─── Data records

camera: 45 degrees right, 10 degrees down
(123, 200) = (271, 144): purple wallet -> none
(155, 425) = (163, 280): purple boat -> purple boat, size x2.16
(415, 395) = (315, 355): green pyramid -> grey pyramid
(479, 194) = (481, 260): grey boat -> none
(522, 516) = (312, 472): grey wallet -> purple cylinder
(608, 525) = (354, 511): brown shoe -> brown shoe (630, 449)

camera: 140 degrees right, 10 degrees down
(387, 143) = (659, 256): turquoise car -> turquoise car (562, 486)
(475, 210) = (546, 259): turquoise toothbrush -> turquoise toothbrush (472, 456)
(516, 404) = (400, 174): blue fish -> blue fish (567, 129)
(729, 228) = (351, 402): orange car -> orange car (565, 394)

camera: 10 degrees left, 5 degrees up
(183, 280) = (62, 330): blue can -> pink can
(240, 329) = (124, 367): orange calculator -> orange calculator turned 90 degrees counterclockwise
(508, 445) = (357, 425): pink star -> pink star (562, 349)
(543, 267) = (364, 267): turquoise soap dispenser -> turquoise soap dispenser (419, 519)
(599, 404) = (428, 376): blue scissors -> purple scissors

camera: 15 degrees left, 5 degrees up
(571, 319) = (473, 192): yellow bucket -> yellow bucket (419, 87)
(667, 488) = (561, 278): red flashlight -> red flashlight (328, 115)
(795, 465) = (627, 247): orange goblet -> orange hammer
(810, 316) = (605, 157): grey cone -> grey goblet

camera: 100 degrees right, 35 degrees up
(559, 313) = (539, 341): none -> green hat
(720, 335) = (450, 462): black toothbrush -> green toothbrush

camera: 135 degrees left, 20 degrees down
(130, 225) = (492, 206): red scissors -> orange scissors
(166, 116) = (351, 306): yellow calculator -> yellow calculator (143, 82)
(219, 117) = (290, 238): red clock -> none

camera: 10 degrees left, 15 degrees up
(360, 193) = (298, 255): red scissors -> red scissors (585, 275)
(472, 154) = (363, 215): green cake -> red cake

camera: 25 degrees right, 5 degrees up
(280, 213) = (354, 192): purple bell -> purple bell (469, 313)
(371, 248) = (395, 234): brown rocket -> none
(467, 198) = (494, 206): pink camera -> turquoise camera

──────

▸ **Task prompt**:
Among the lines above, find those holding "none" and copy each one.

▸ **Output of the task**:
(123, 200) = (271, 144): purple wallet -> none
(479, 194) = (481, 260): grey boat -> none
(559, 313) = (539, 341): none -> green hat
(219, 117) = (290, 238): red clock -> none
(371, 248) = (395, 234): brown rocket -> none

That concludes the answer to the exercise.